- **Data below**

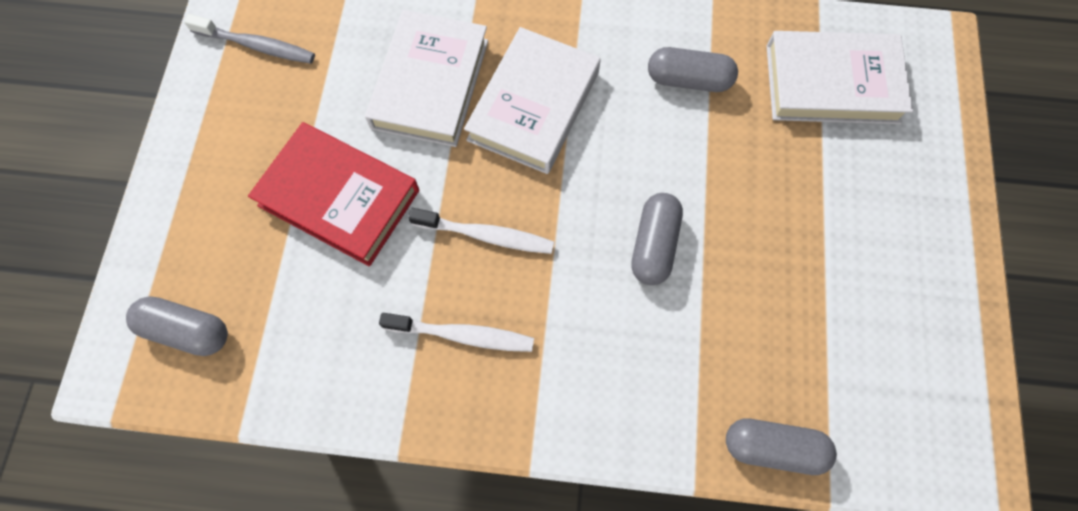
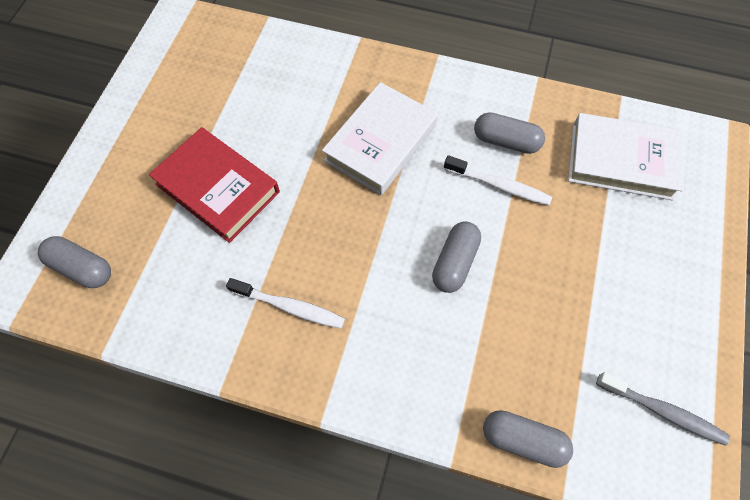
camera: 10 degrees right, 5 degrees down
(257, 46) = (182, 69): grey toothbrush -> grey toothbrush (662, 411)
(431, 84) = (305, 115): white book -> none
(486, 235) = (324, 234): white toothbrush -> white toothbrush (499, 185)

- **Work item**
Set down the lines above exactly as written. Begin at the line containing "(431, 84) = (305, 115): white book -> none" and stop after the last line.

- **Output for this task**
(431, 84) = (305, 115): white book -> none
(486, 235) = (324, 234): white toothbrush -> white toothbrush (499, 185)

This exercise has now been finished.